Exercise prompt
Could you transcribe every record below exactly as written, leaving out any pictures?
┌──
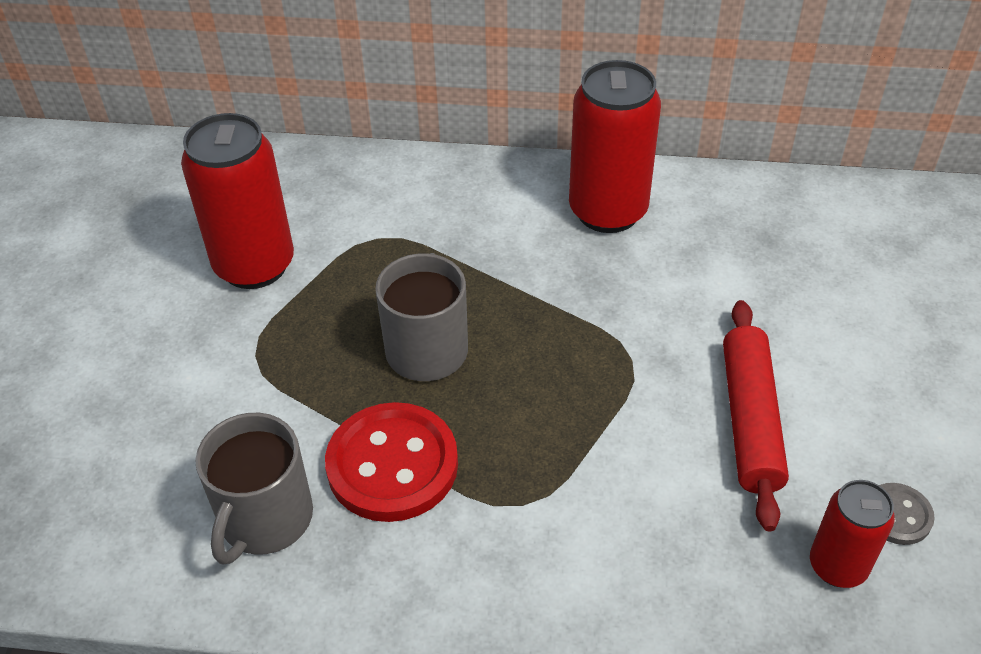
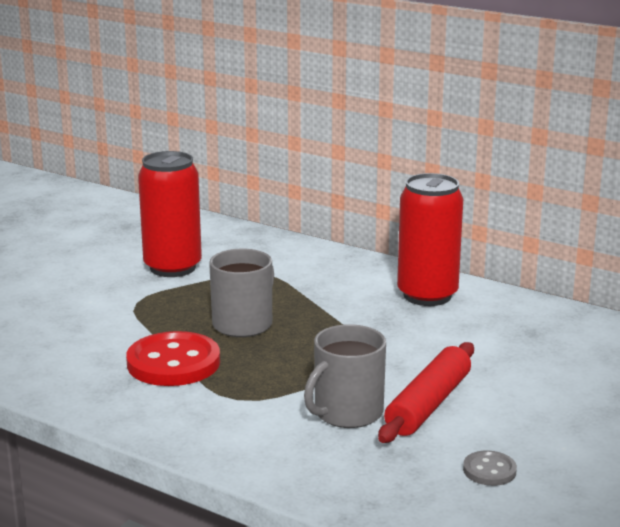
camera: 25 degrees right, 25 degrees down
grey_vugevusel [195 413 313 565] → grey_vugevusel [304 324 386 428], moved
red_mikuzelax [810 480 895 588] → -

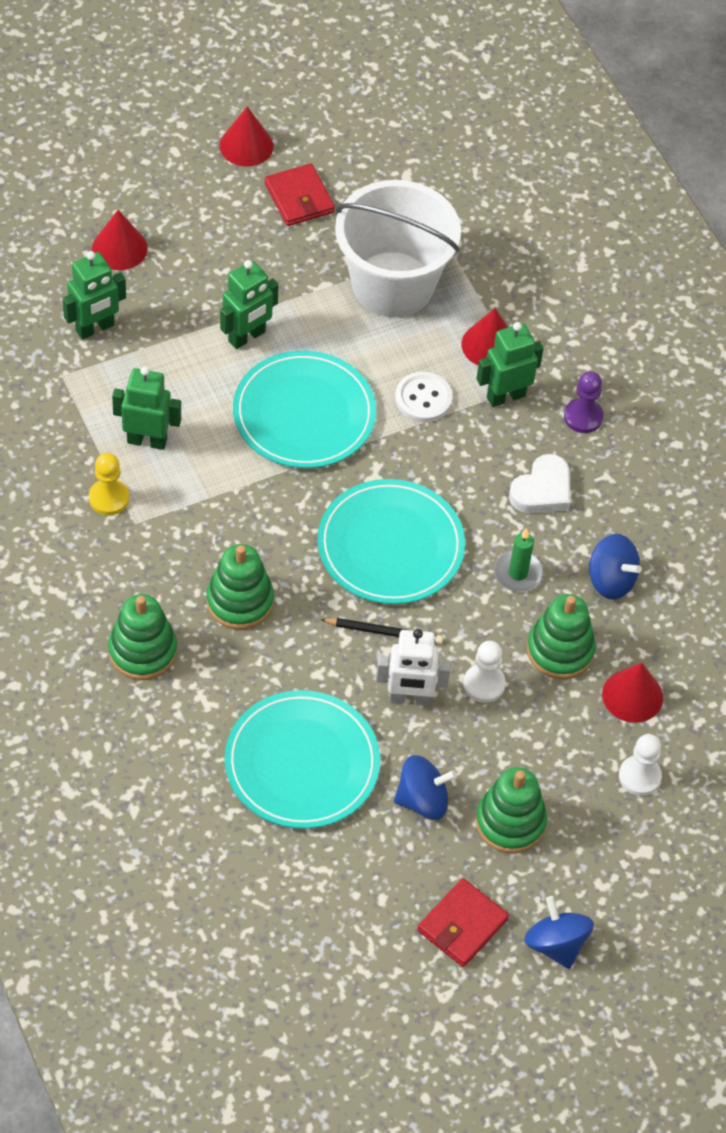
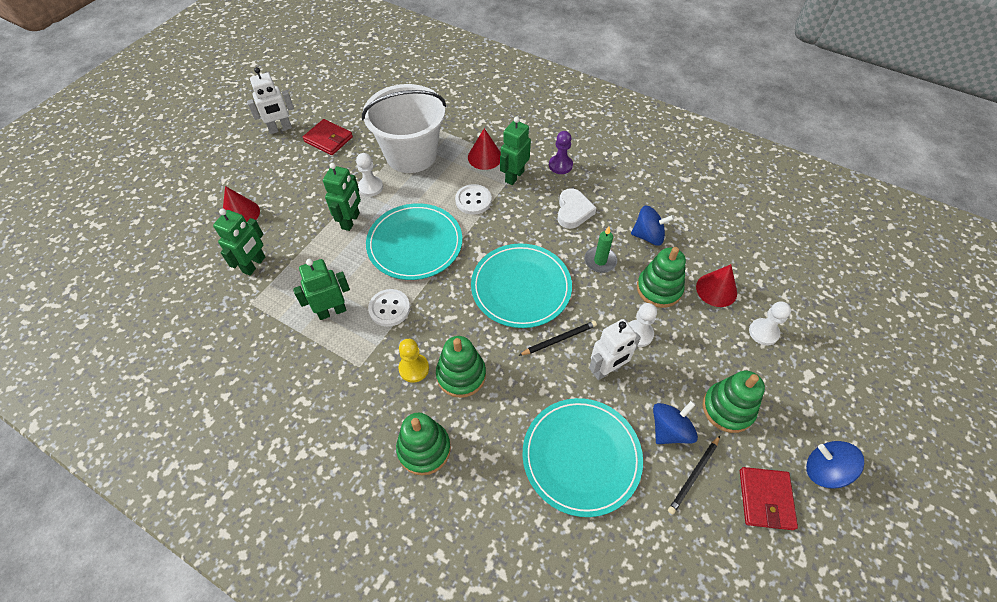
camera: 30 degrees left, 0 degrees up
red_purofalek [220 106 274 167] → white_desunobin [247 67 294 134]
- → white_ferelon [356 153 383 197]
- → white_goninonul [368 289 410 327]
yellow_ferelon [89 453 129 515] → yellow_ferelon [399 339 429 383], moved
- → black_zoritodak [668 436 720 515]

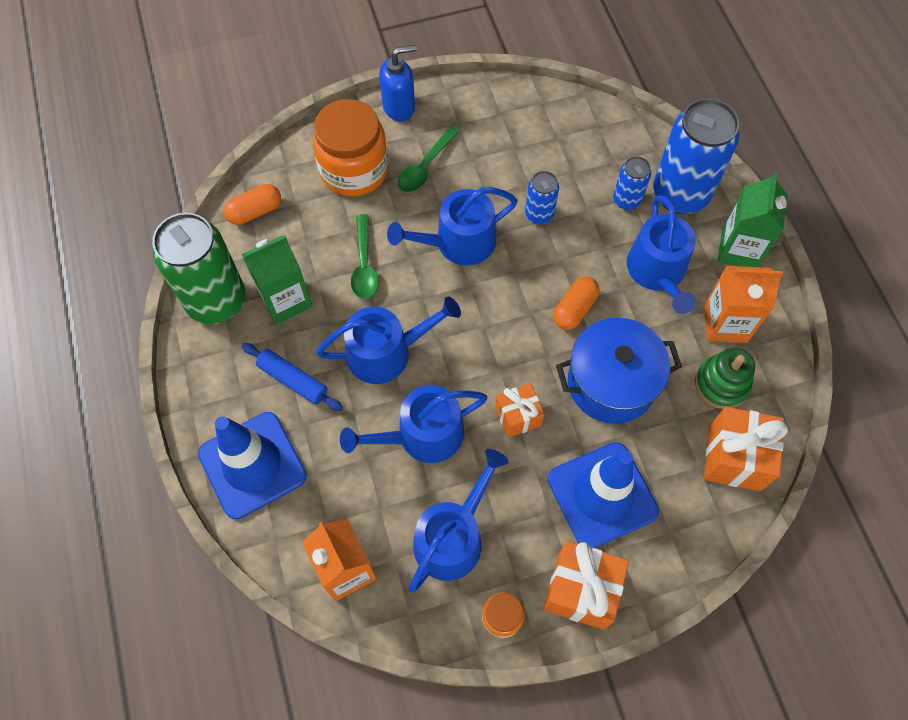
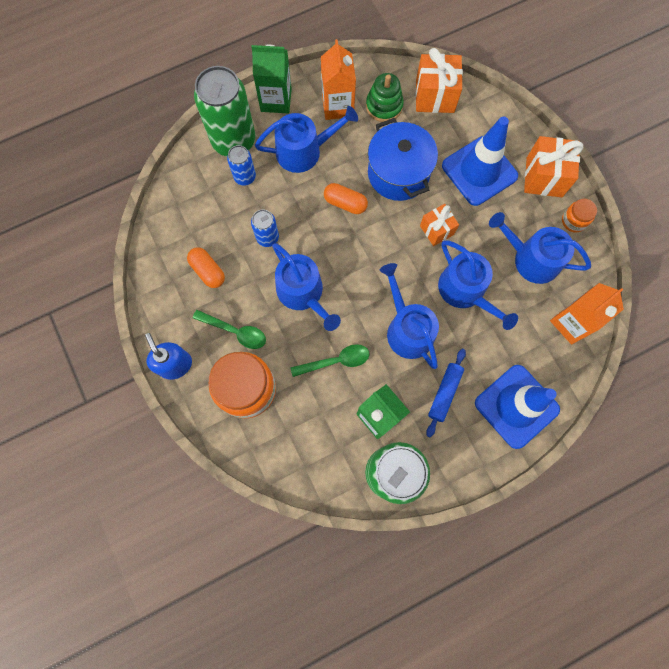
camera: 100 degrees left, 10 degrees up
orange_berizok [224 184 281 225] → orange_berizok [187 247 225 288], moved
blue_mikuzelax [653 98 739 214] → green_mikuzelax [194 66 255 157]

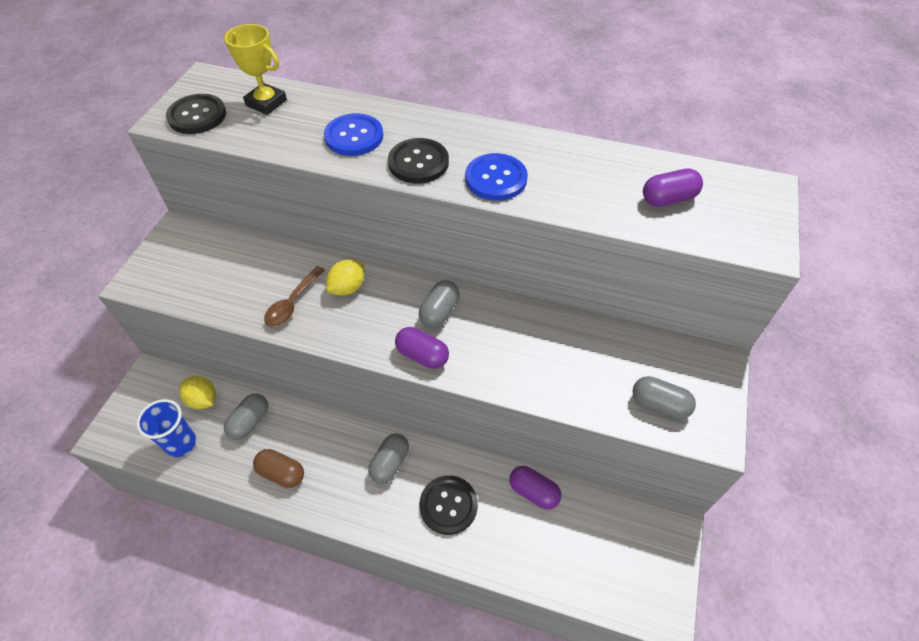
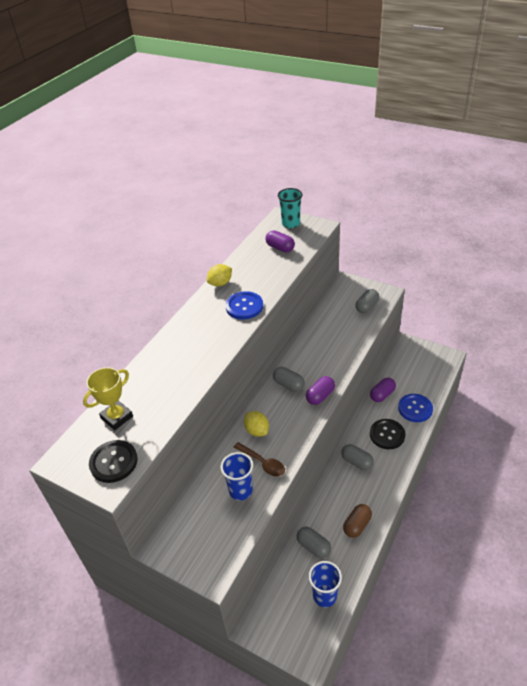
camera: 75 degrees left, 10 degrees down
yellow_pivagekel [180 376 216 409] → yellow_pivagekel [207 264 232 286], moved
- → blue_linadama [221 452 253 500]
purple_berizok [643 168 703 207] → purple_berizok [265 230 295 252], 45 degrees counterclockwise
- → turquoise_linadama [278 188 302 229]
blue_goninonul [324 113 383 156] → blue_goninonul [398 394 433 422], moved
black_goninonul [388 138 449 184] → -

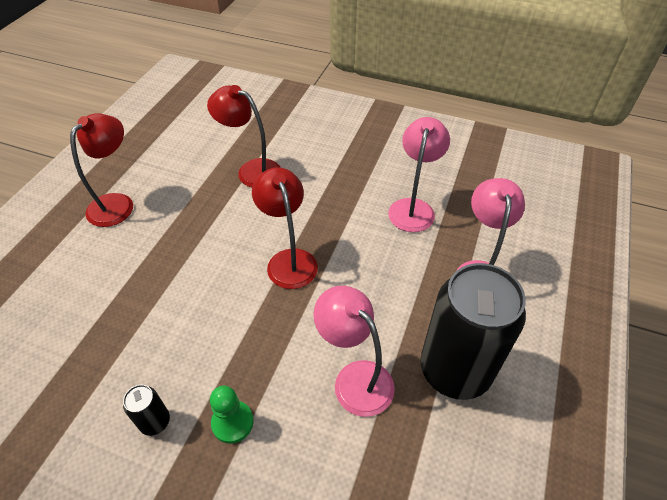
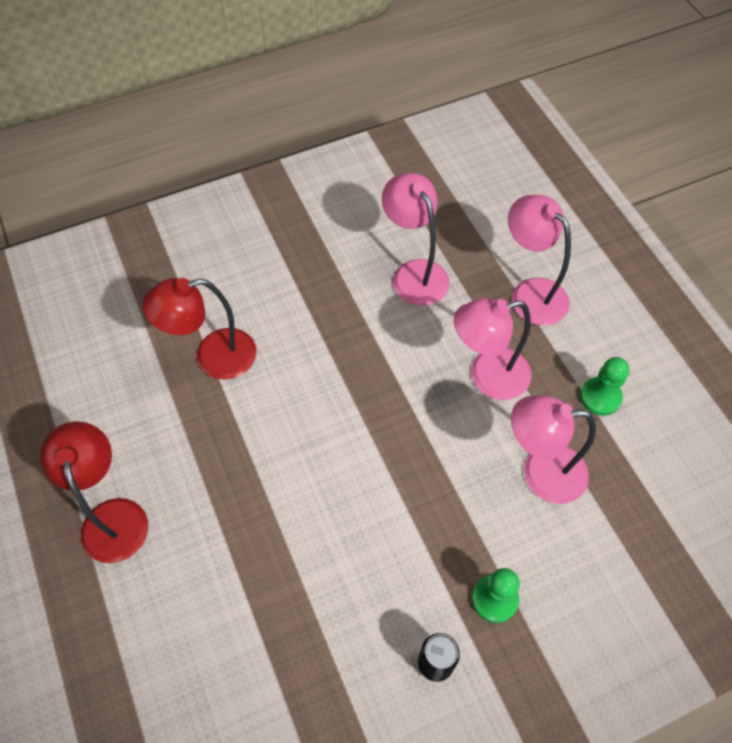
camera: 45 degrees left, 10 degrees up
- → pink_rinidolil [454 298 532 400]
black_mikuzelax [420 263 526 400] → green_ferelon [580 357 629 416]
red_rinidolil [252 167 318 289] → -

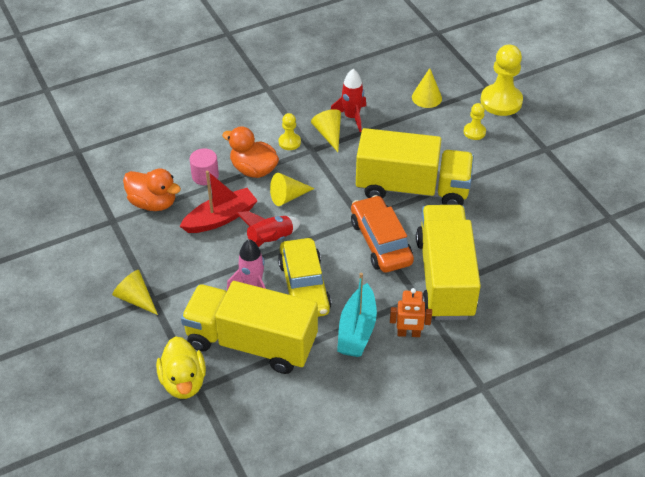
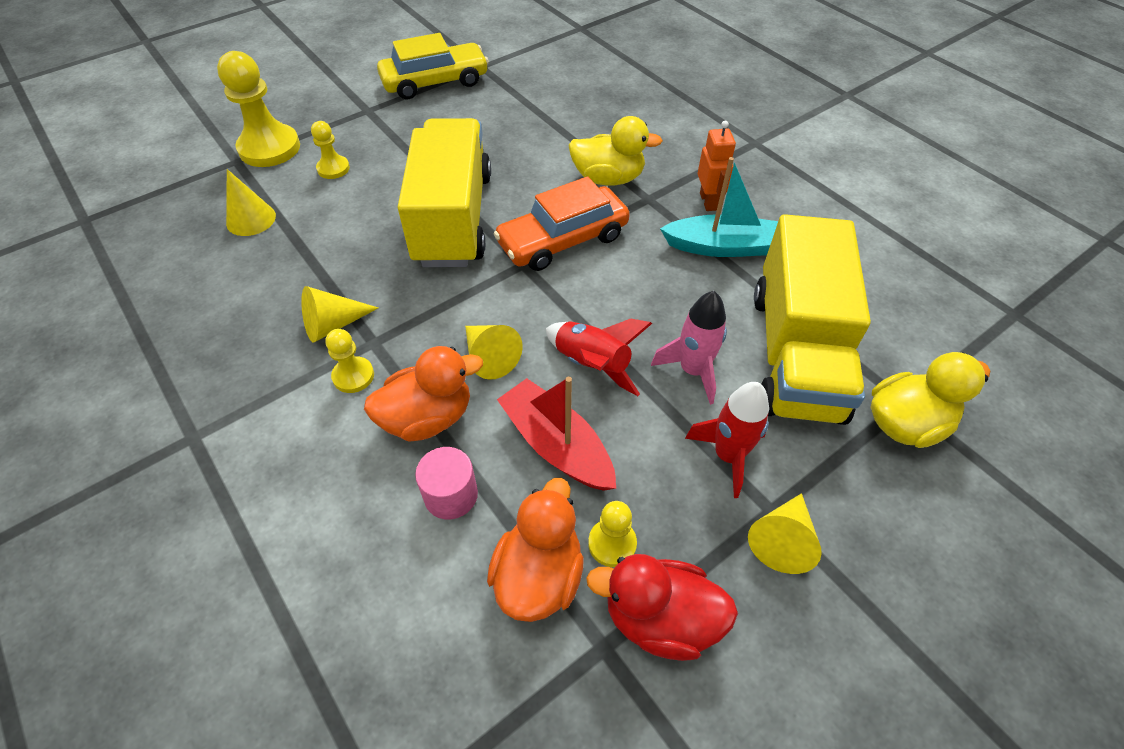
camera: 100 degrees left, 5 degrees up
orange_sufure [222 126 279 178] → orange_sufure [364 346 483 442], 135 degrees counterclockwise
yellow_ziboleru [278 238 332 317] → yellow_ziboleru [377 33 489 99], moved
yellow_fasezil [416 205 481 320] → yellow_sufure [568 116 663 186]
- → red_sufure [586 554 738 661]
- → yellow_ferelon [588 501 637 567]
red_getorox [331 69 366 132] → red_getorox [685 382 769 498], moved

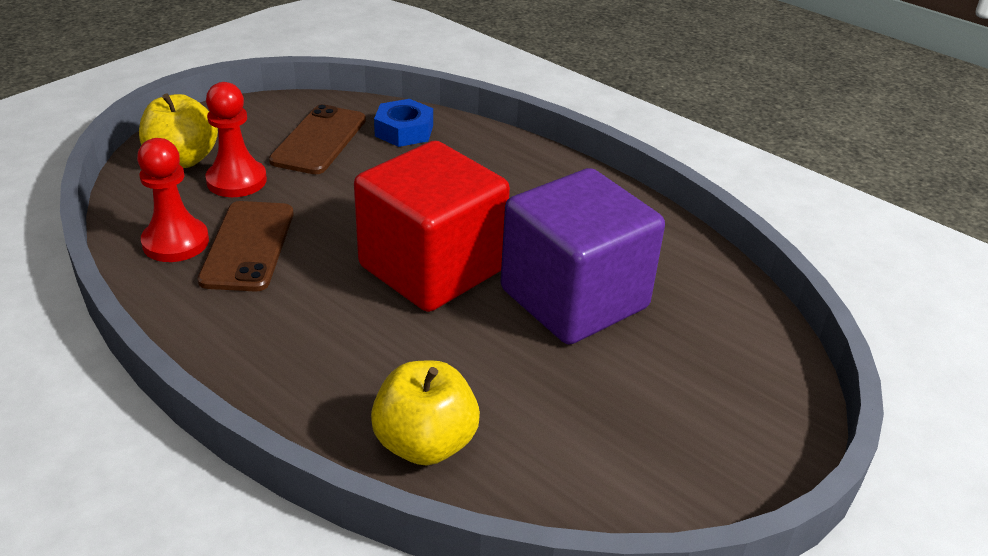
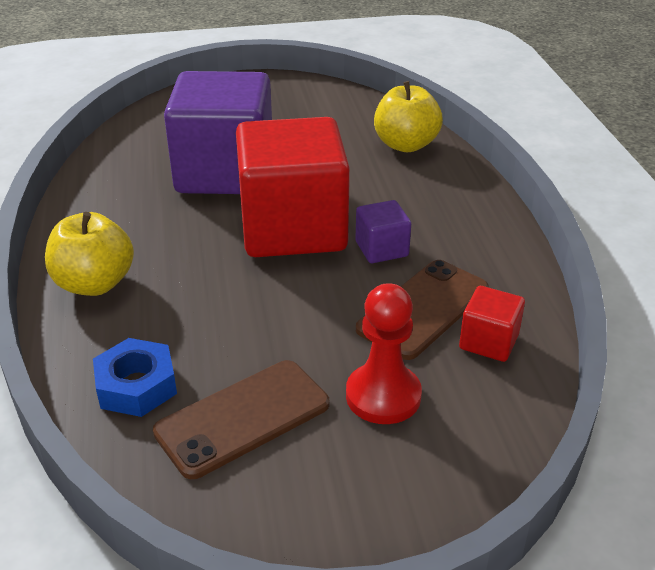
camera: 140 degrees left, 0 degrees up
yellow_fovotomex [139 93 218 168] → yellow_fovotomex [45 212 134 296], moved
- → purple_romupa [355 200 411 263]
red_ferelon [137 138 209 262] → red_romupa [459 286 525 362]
└──
Answer to the problem
camera: 25 degrees right, 25 degrees down
grey_vugevusel [195 413 313 565] → grey_vugevusel [304 324 386 428], moved
red_mikuzelax [810 480 895 588] → -

camera: 30 degrees left, 0 degrees up
red_purofalek [220 106 274 167] → white_desunobin [247 67 294 134]
- → white_ferelon [356 153 383 197]
- → white_goninonul [368 289 410 327]
yellow_ferelon [89 453 129 515] → yellow_ferelon [399 339 429 383], moved
- → black_zoritodak [668 436 720 515]

camera: 100 degrees left, 10 degrees up
orange_berizok [224 184 281 225] → orange_berizok [187 247 225 288], moved
blue_mikuzelax [653 98 739 214] → green_mikuzelax [194 66 255 157]

camera: 75 degrees left, 10 degrees down
yellow_pivagekel [180 376 216 409] → yellow_pivagekel [207 264 232 286], moved
- → blue_linadama [221 452 253 500]
purple_berizok [643 168 703 207] → purple_berizok [265 230 295 252], 45 degrees counterclockwise
- → turquoise_linadama [278 188 302 229]
blue_goninonul [324 113 383 156] → blue_goninonul [398 394 433 422], moved
black_goninonul [388 138 449 184] → -

camera: 45 degrees left, 10 degrees up
- → pink_rinidolil [454 298 532 400]
black_mikuzelax [420 263 526 400] → green_ferelon [580 357 629 416]
red_rinidolil [252 167 318 289] → -

camera: 100 degrees left, 5 degrees up
orange_sufure [222 126 279 178] → orange_sufure [364 346 483 442], 135 degrees counterclockwise
yellow_ziboleru [278 238 332 317] → yellow_ziboleru [377 33 489 99], moved
yellow_fasezil [416 205 481 320] → yellow_sufure [568 116 663 186]
- → red_sufure [586 554 738 661]
- → yellow_ferelon [588 501 637 567]
red_getorox [331 69 366 132] → red_getorox [685 382 769 498], moved

camera: 140 degrees left, 0 degrees up
yellow_fovotomex [139 93 218 168] → yellow_fovotomex [45 212 134 296], moved
- → purple_romupa [355 200 411 263]
red_ferelon [137 138 209 262] → red_romupa [459 286 525 362]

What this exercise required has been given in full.